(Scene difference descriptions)
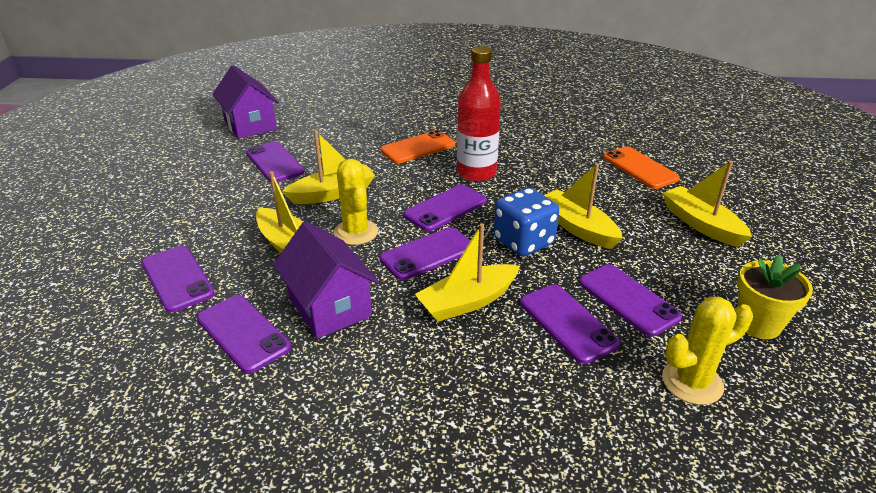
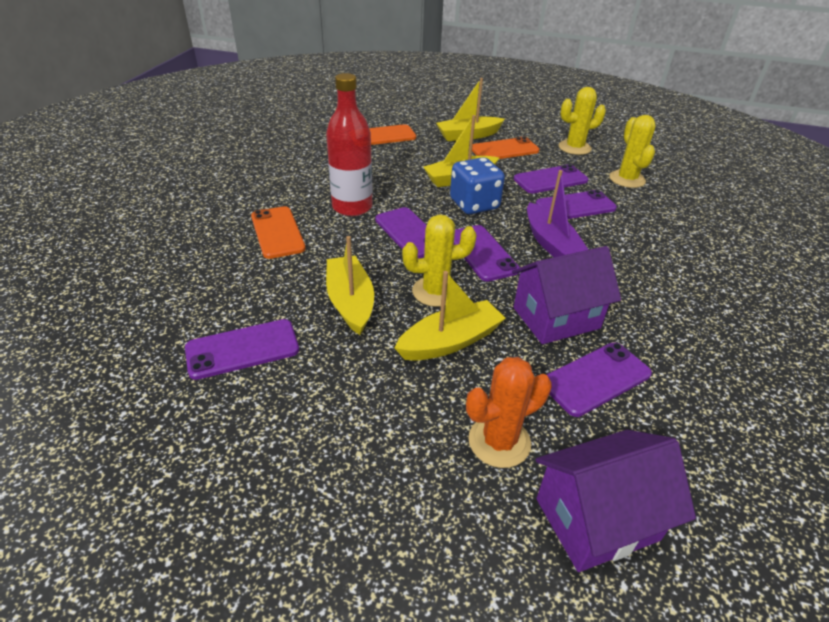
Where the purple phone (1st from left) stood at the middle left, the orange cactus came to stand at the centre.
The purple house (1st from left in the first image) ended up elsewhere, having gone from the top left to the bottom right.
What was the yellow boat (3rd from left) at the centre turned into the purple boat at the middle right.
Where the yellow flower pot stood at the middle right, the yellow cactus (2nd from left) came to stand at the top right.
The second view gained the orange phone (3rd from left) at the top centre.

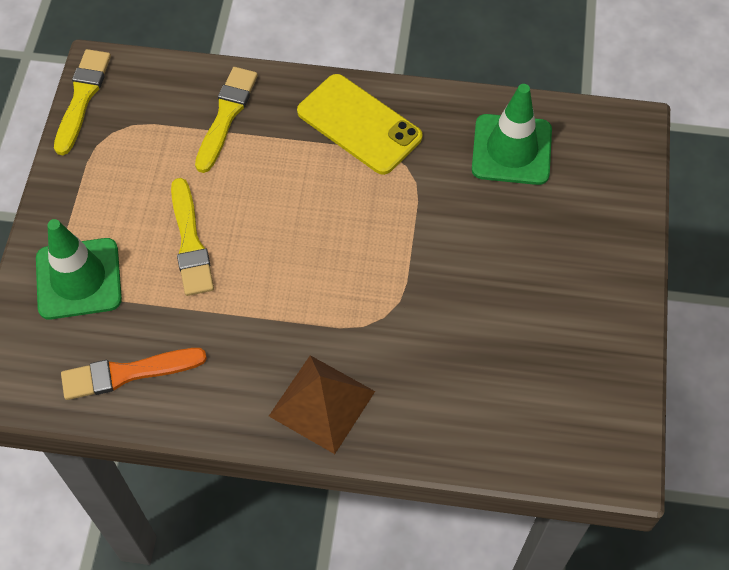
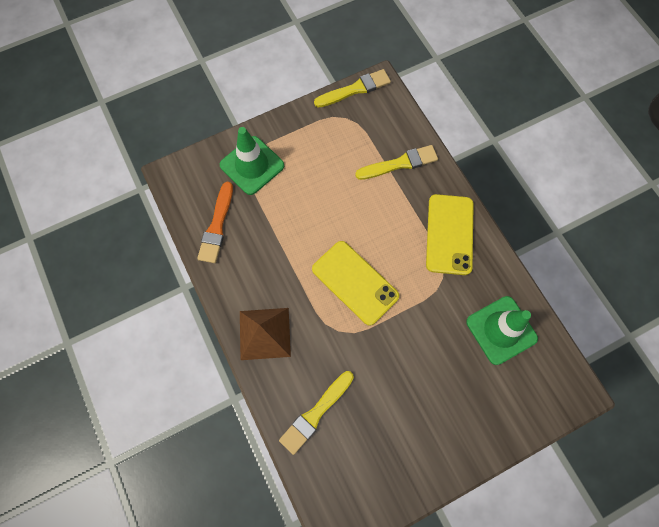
The orange brush at the middle left ended up facing another way, 120 degrees counterclockwise from before.
The yellow brush (2nd from left in the first image) ended up elsewhere, having gone from the middle left to the bottom centre.
The second view gained the yellow phone (1st from left) at the centre.

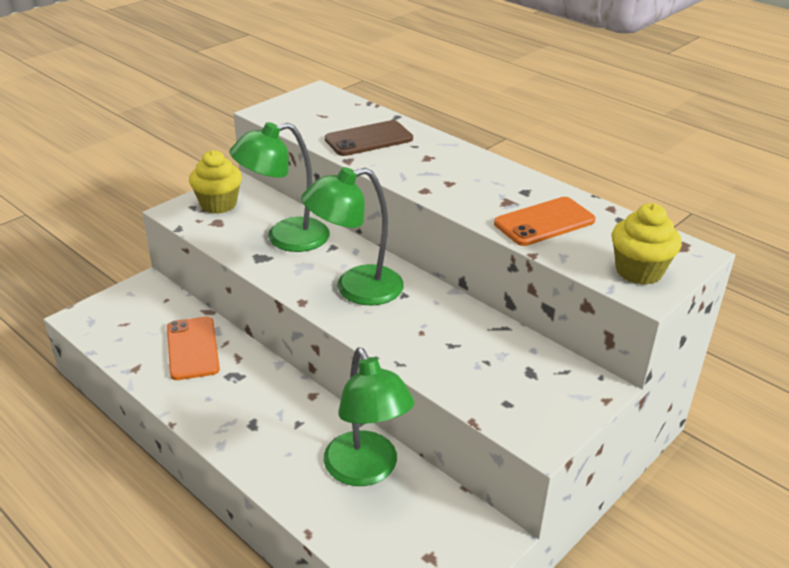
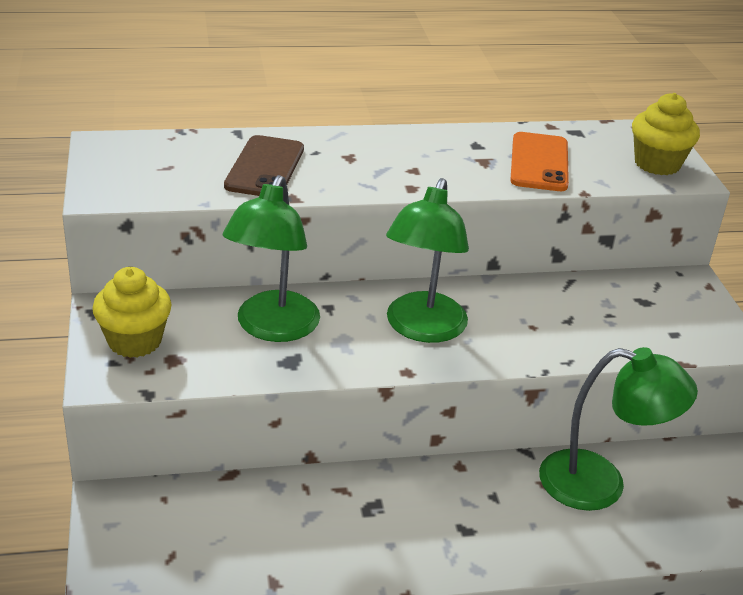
The second view lost the orange phone (1st from left) at the middle left.

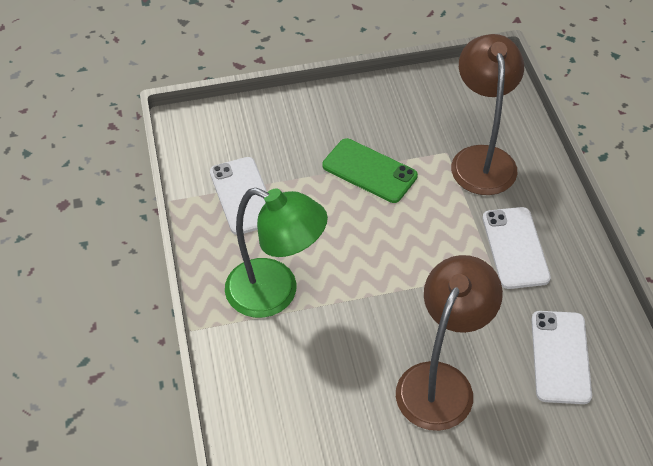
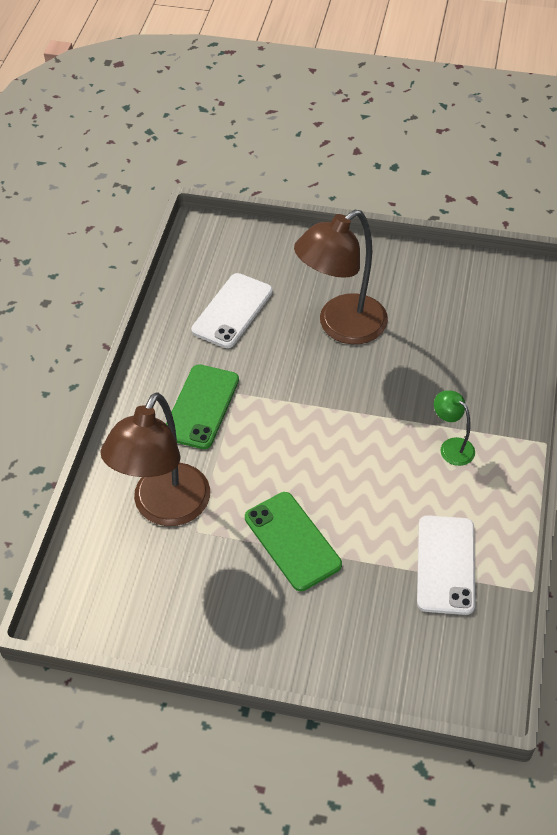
The size of the green lamp at the centre changed by a factor of 0.47.
What was the white phone (2nd from left) at the middle right turned into the green phone (1st from left) at the centre.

(Work task) Please retype the records above exactly, but leave out any pictures.

(Output of the task)
Where the purple phone (1st from left) stood at the middle left, the orange cactus came to stand at the centre.
The purple house (1st from left in the first image) ended up elsewhere, having gone from the top left to the bottom right.
What was the yellow boat (3rd from left) at the centre turned into the purple boat at the middle right.
Where the yellow flower pot stood at the middle right, the yellow cactus (2nd from left) came to stand at the top right.
The second view gained the orange phone (3rd from left) at the top centre.

The orange brush at the middle left ended up facing another way, 120 degrees counterclockwise from before.
The yellow brush (2nd from left in the first image) ended up elsewhere, having gone from the middle left to the bottom centre.
The second view gained the yellow phone (1st from left) at the centre.

The second view lost the orange phone (1st from left) at the middle left.

The size of the green lamp at the centre changed by a factor of 0.47.
What was the white phone (2nd from left) at the middle right turned into the green phone (1st from left) at the centre.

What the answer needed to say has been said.